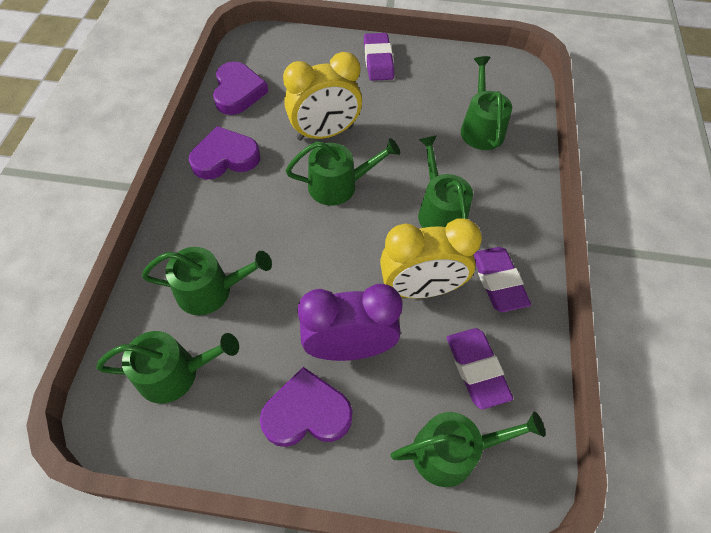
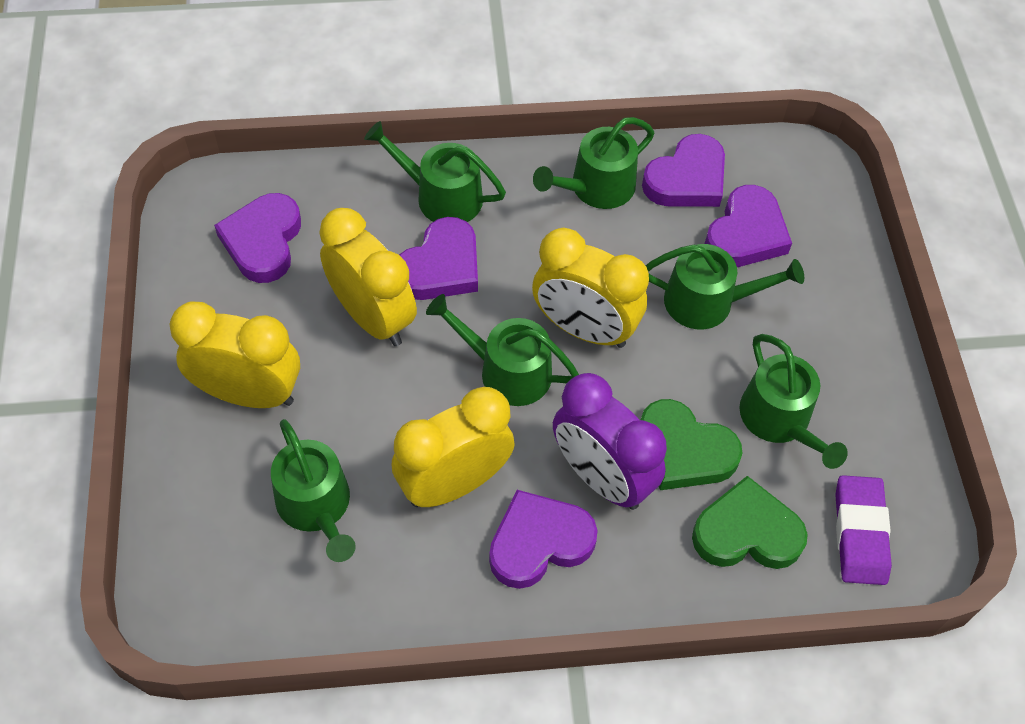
green heart: 0 -> 2
purple eraser: 3 -> 1
purple heart: 3 -> 5
yellow clock: 2 -> 4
-------------------------
__About this task__
Output the complete listing exactly. Pictures stay out.

__Response__
green heart: 0 -> 2
purple eraser: 3 -> 1
purple heart: 3 -> 5
yellow clock: 2 -> 4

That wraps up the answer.